Data excerpts.
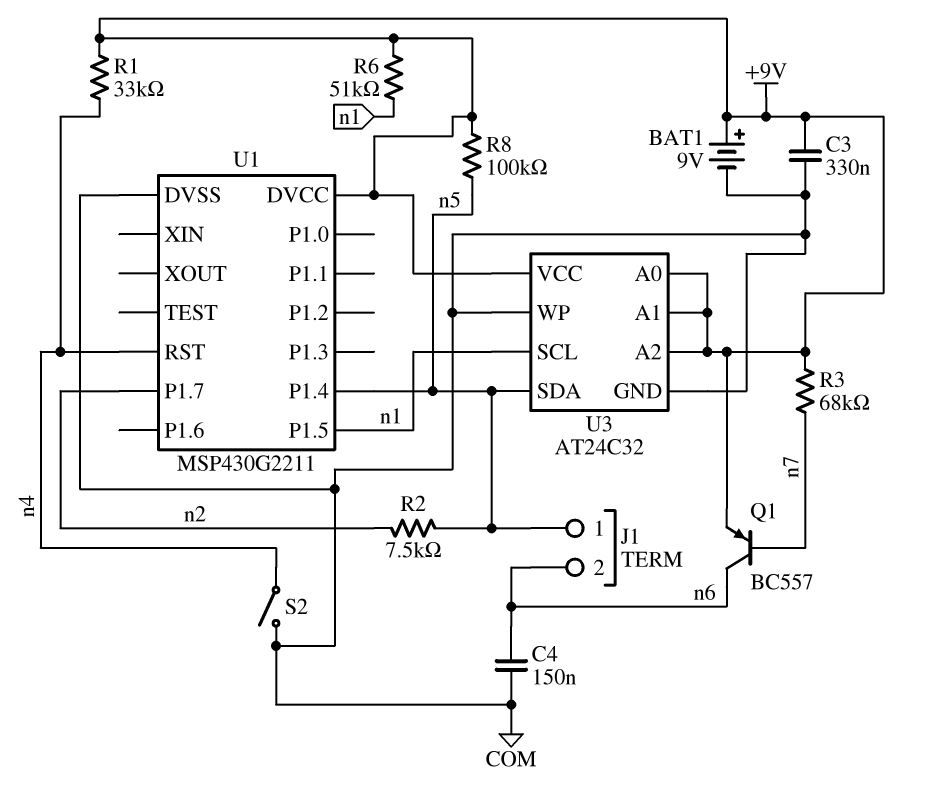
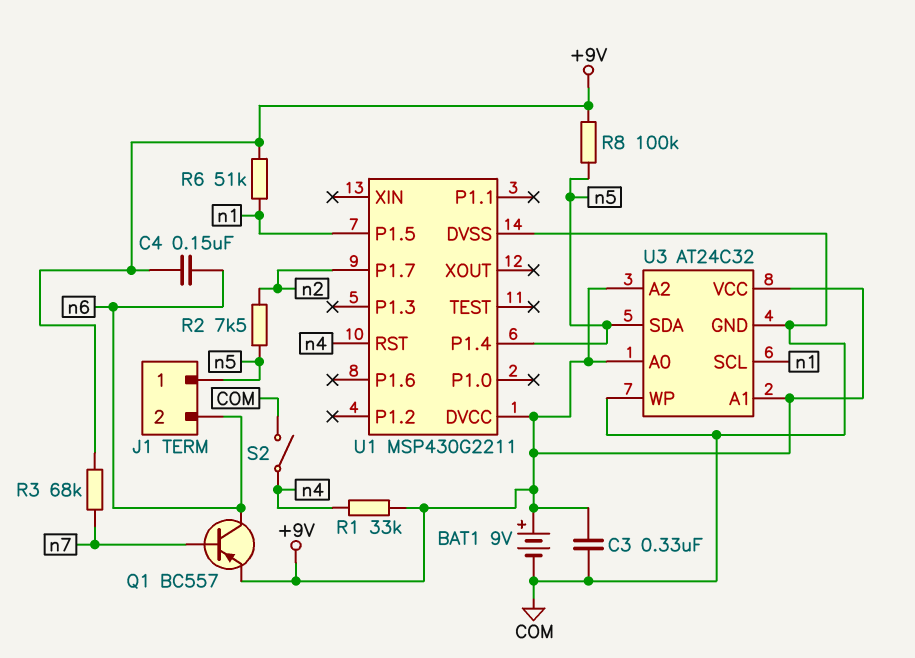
C4: 150nF (COM, n6) -> 150nF (+9V, n6)

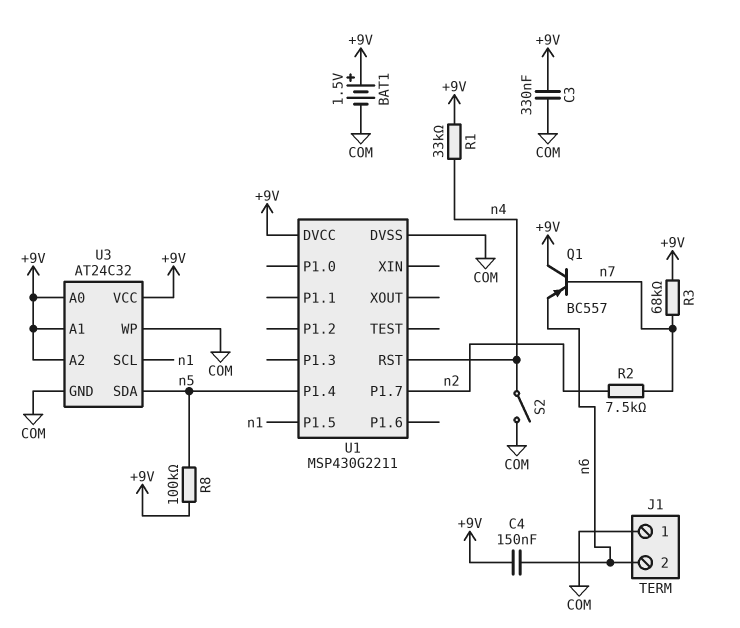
BAT1: 9V (plus +9V, minus COM) -> 1.5V (plus +9V, minus COM)
J1 pin 1: n5 -> COM
Q1: PNP BC557 (B n7, C n6, E +9V) -> PNP BC557 (B n7, C +9V, E n6)
R2: 7.5k (n2, n5) -> 7.5k (n2, n7)
R6: 51k (+9V, n1) -> none

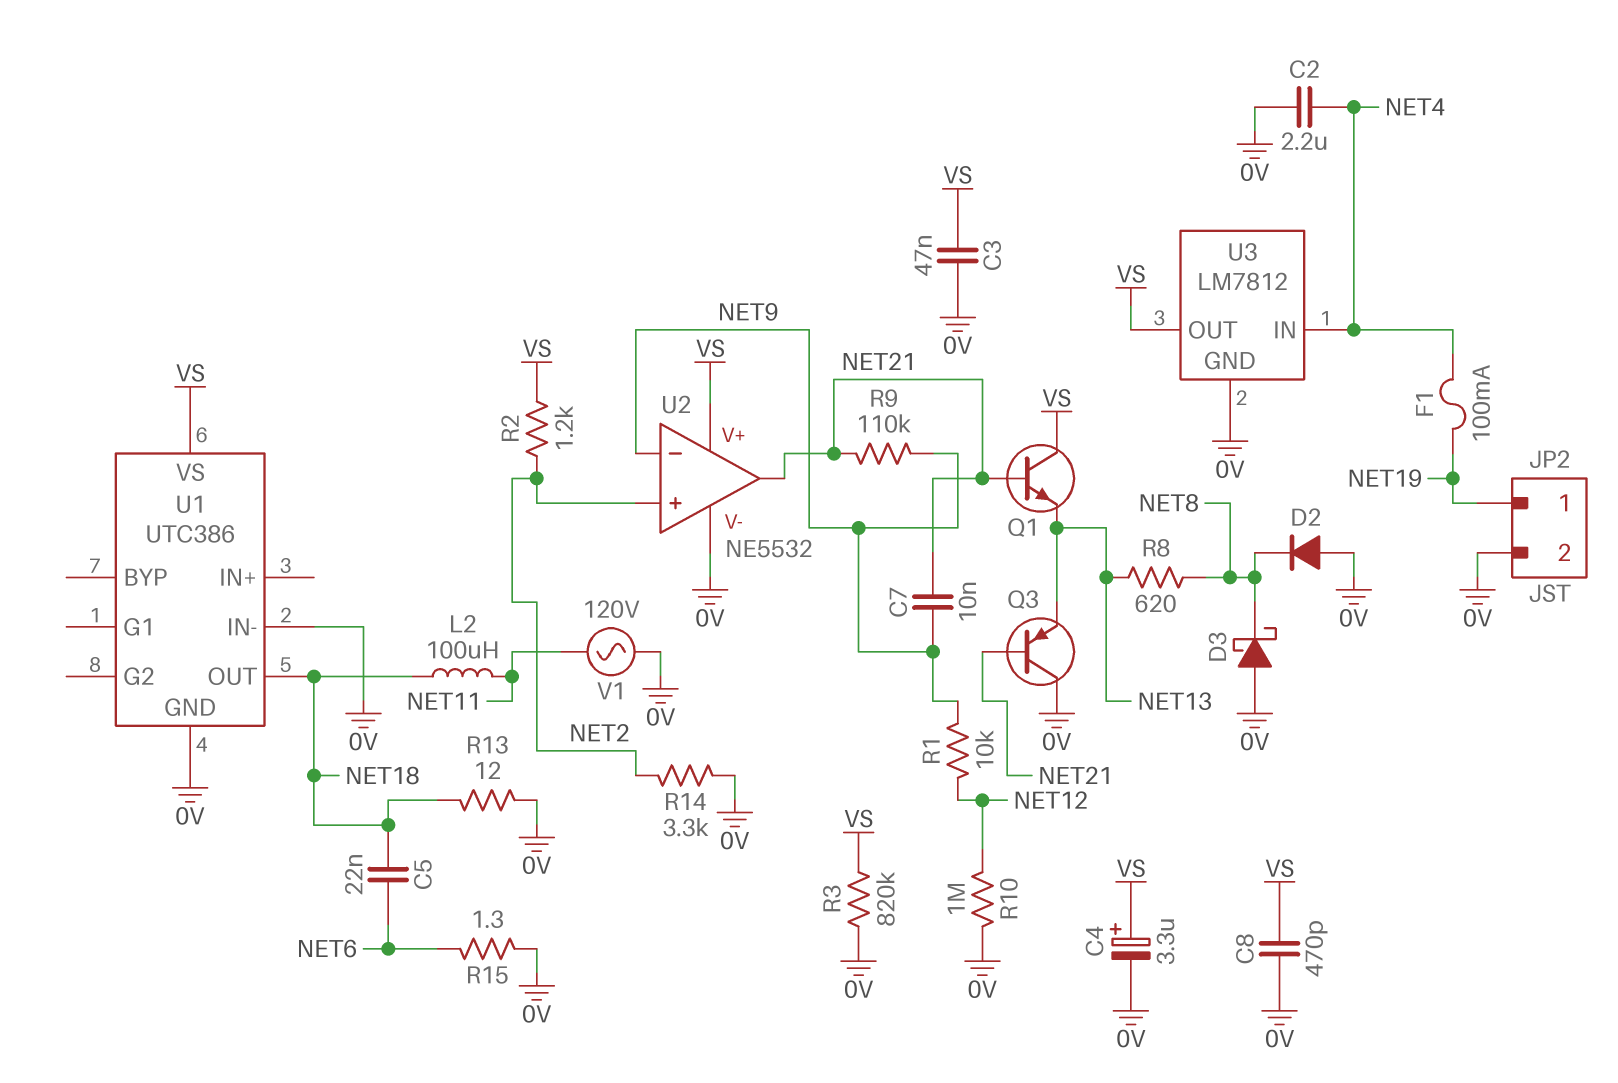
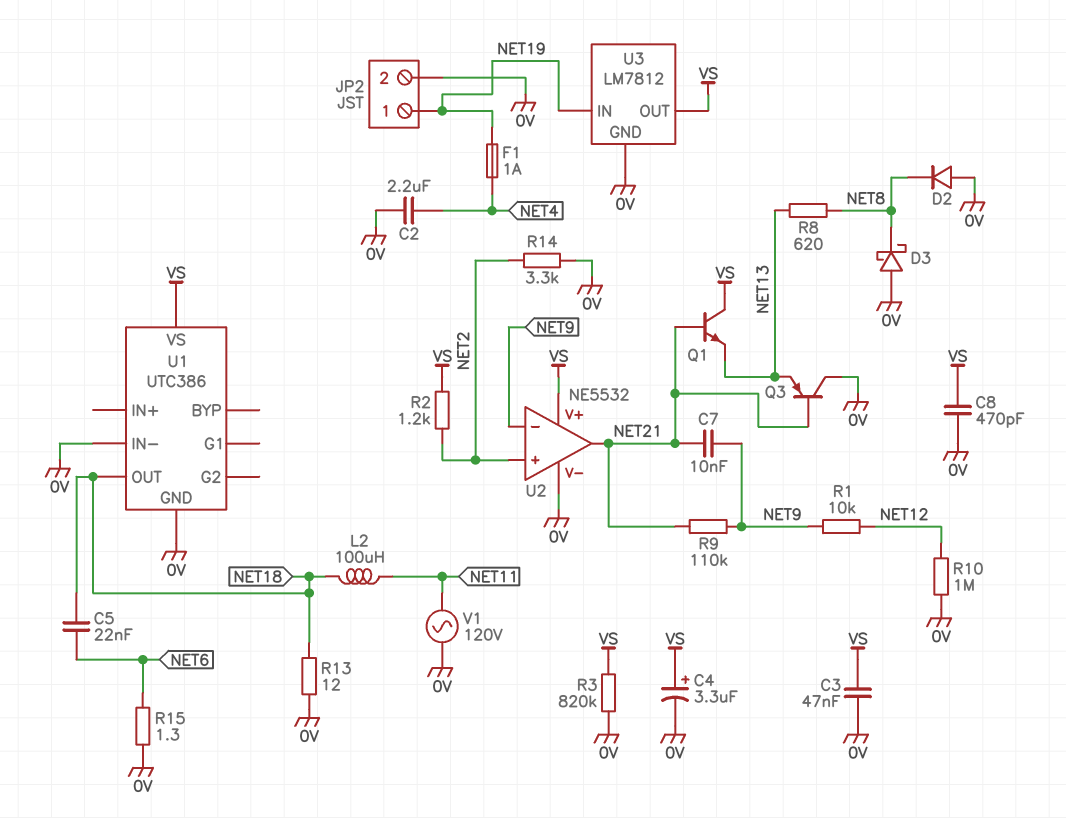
F1: 100mA (NET4, NET19) -> 1A (NET4, NET19)
U3 pin IN: NET4 -> NET19

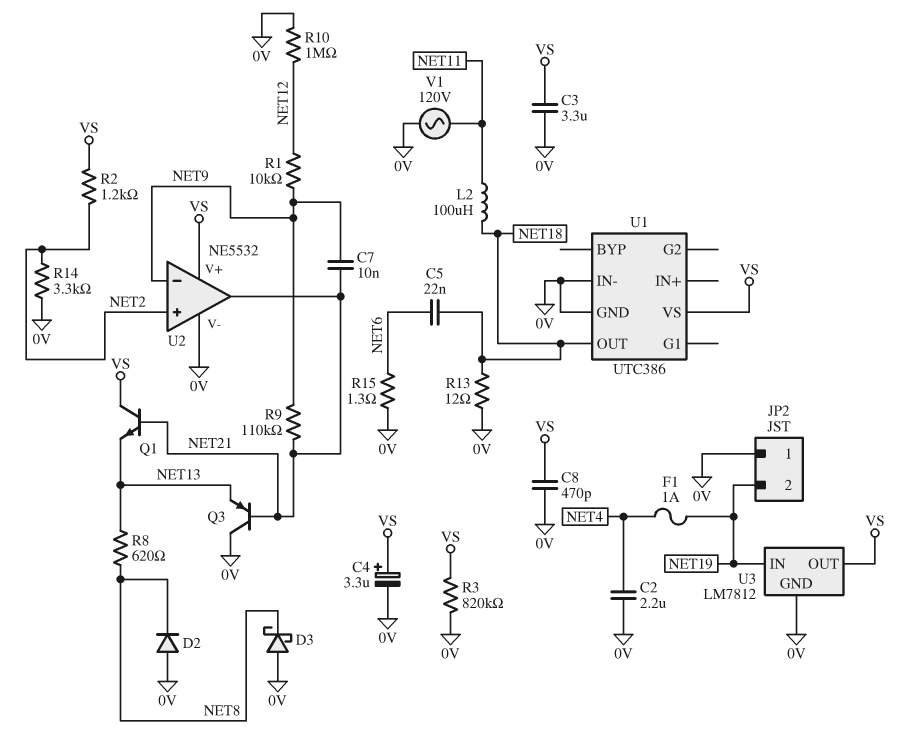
C3: 47nF (0V, VS) -> 3.3uF (0V, VS)
JP2 pin 1: NET19 -> 0V
JP2 pin 2: 0V -> NET19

Task item. Set the entries down again exactly. Do not include the images.

Output for this exercise.
C4: 150nF (COM, n6) -> 150nF (+9V, n6)

BAT1: 9V (plus +9V, minus COM) -> 1.5V (plus +9V, minus COM)
J1 pin 1: n5 -> COM
Q1: PNP BC557 (B n7, C n6, E +9V) -> PNP BC557 (B n7, C +9V, E n6)
R2: 7.5k (n2, n5) -> 7.5k (n2, n7)
R6: 51k (+9V, n1) -> none

F1: 100mA (NET4, NET19) -> 1A (NET4, NET19)
U3 pin IN: NET4 -> NET19

C3: 47nF (0V, VS) -> 3.3uF (0V, VS)
JP2 pin 1: NET19 -> 0V
JP2 pin 2: 0V -> NET19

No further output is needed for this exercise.